• [ASSIGNMENT]: The answer must be an exact copy of every entry, with no pictures in it.

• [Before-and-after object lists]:
= Beginning of Section =

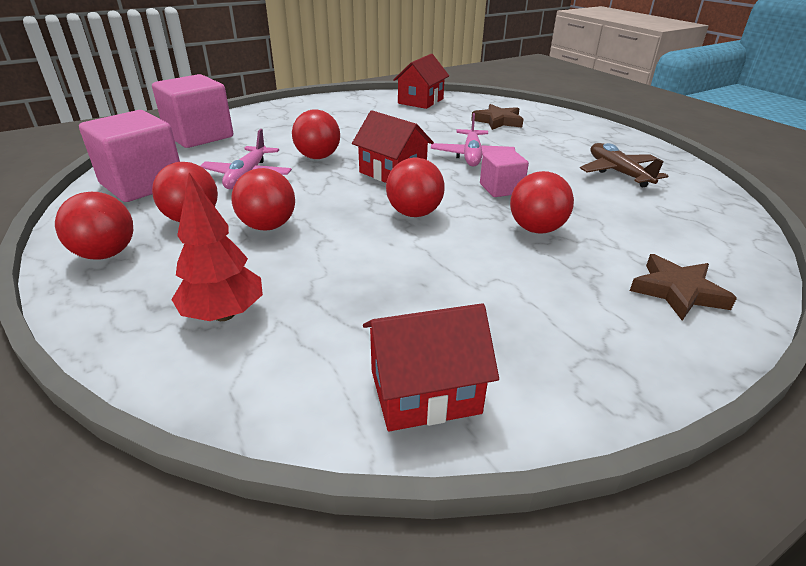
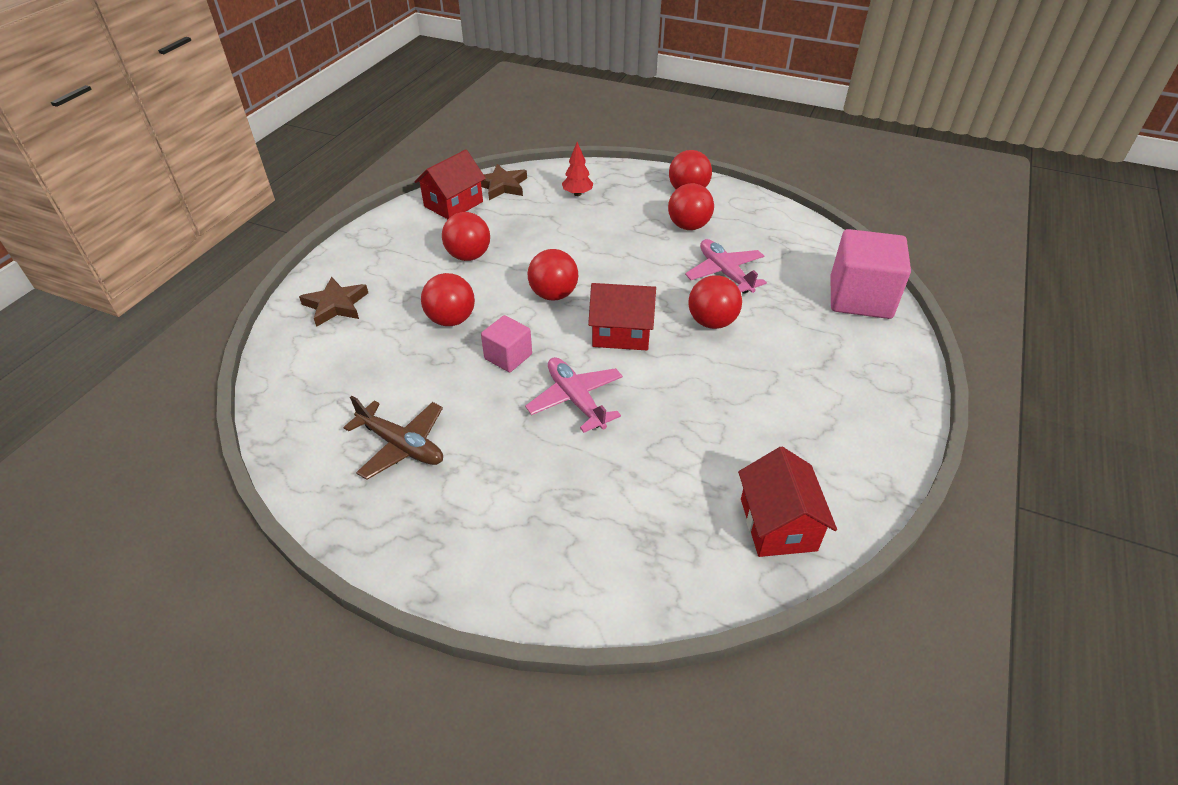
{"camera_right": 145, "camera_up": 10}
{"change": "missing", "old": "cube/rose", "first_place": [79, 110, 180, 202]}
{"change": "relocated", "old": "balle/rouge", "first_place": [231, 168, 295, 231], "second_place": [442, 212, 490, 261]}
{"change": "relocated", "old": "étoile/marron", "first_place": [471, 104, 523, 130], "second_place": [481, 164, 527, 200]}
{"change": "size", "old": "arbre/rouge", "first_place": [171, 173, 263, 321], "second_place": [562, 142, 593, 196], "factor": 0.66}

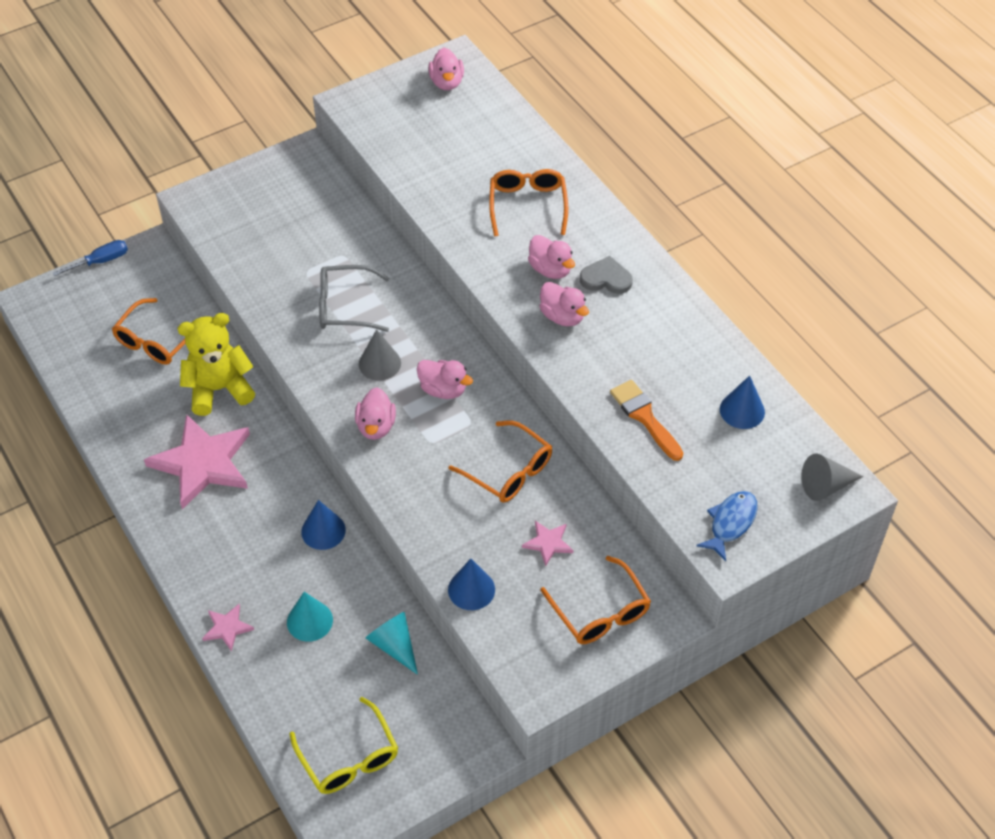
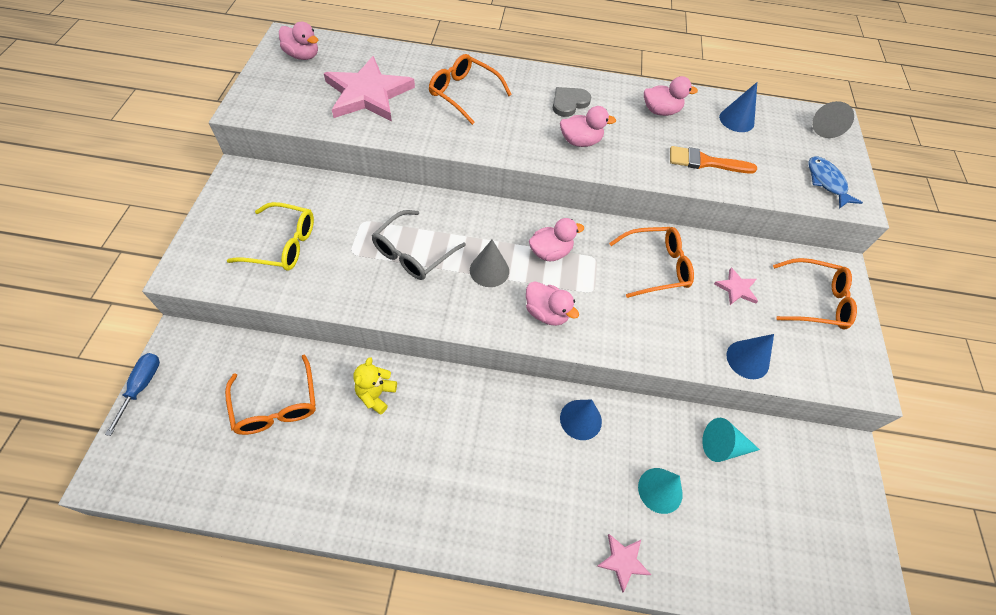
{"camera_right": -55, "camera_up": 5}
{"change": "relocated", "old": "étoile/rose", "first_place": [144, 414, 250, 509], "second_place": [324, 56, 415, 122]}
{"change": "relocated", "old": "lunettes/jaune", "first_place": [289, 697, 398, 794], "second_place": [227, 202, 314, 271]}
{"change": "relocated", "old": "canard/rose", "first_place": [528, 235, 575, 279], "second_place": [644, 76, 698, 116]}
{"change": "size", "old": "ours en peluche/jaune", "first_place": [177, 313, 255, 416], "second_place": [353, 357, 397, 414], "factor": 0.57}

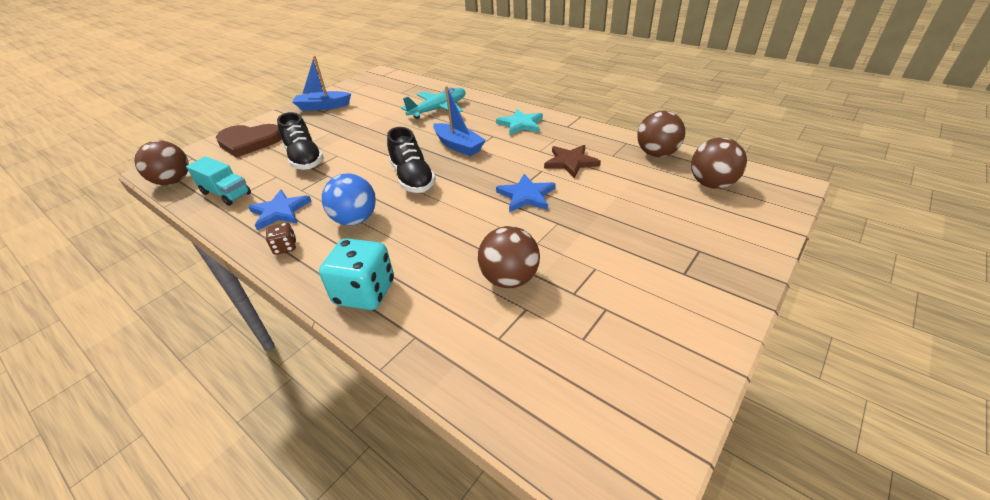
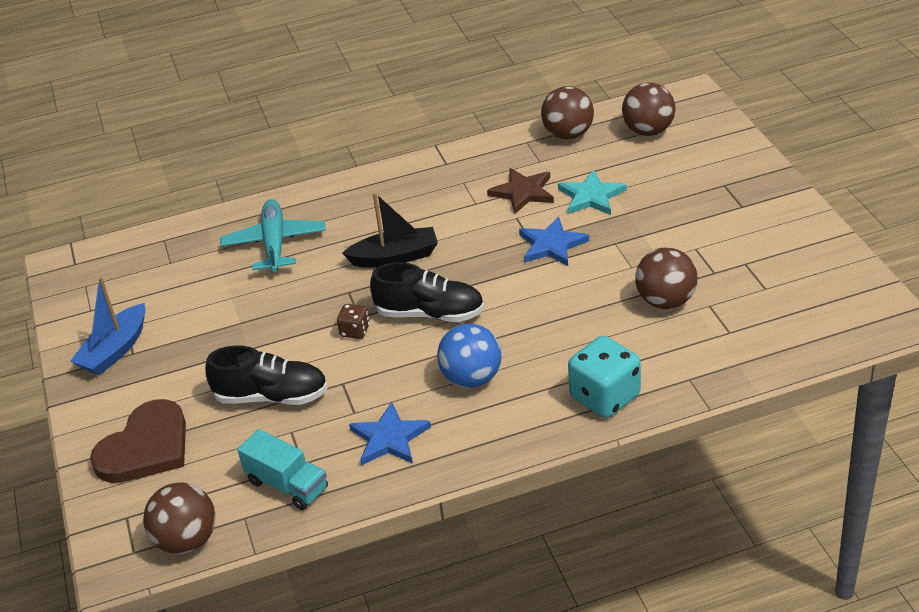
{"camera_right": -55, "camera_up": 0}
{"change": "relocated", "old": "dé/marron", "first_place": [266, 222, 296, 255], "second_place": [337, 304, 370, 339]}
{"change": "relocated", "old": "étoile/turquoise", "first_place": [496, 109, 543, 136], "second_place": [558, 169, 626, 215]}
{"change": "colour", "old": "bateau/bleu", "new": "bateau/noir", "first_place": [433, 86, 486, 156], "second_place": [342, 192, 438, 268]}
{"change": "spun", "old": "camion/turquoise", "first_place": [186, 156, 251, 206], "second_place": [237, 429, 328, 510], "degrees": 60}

= End of Section =

• [EXERCISE RESULT]:
{"camera_right": 145, "camera_up": 10}
{"change": "missing", "old": "cube/rose", "first_place": [79, 110, 180, 202]}
{"change": "relocated", "old": "balle/rouge", "first_place": [231, 168, 295, 231], "second_place": [442, 212, 490, 261]}
{"change": "relocated", "old": "étoile/marron", "first_place": [471, 104, 523, 130], "second_place": [481, 164, 527, 200]}
{"change": "size", "old": "arbre/rouge", "first_place": [171, 173, 263, 321], "second_place": [562, 142, 593, 196], "factor": 0.66}

{"camera_right": -55, "camera_up": 5}
{"change": "relocated", "old": "étoile/rose", "first_place": [144, 414, 250, 509], "second_place": [324, 56, 415, 122]}
{"change": "relocated", "old": "lunettes/jaune", "first_place": [289, 697, 398, 794], "second_place": [227, 202, 314, 271]}
{"change": "relocated", "old": "canard/rose", "first_place": [528, 235, 575, 279], "second_place": [644, 76, 698, 116]}
{"change": "size", "old": "ours en peluche/jaune", "first_place": [177, 313, 255, 416], "second_place": [353, 357, 397, 414], "factor": 0.57}

{"camera_right": -55, "camera_up": 0}
{"change": "relocated", "old": "dé/marron", "first_place": [266, 222, 296, 255], "second_place": [337, 304, 370, 339]}
{"change": "relocated", "old": "étoile/turquoise", "first_place": [496, 109, 543, 136], "second_place": [558, 169, 626, 215]}
{"change": "colour", "old": "bateau/bleu", "new": "bateau/noir", "first_place": [433, 86, 486, 156], "second_place": [342, 192, 438, 268]}
{"change": "spun", "old": "camion/turquoise", "first_place": [186, 156, 251, 206], "second_place": [237, 429, 328, 510], "degrees": 60}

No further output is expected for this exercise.